(Source information Opens)
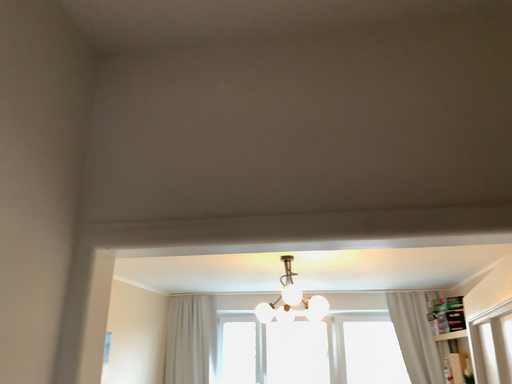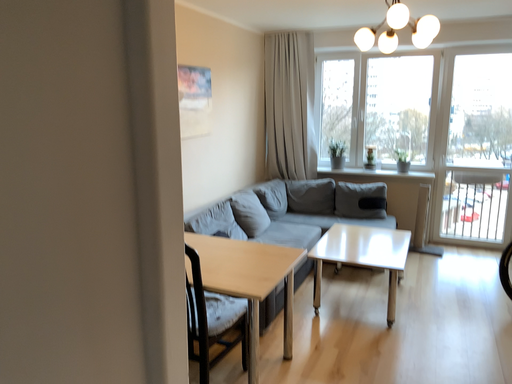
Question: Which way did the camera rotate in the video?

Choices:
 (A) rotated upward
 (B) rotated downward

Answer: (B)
(Source information Closes)
(Source information Opens)
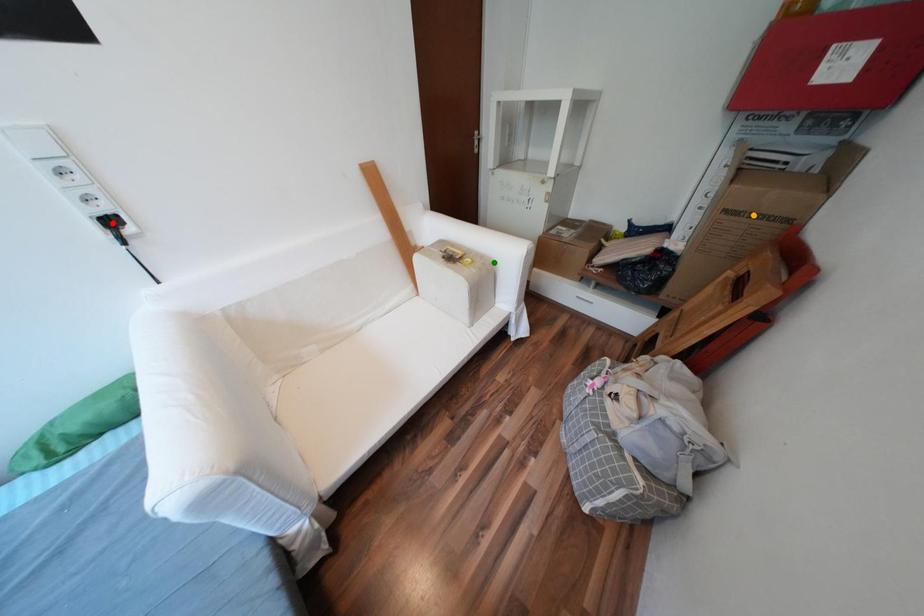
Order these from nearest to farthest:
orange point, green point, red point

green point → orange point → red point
(Source information Closes)
**The task:** Copy the material word for word, beginning at the line that contains "Question: Which way" and ending after the line that contains "(B) rotated downward".

**Answer to the problem:**
Question: Which way did the camera rotate in the video?

Choices:
 (A) rotated upward
 (B) rotated downward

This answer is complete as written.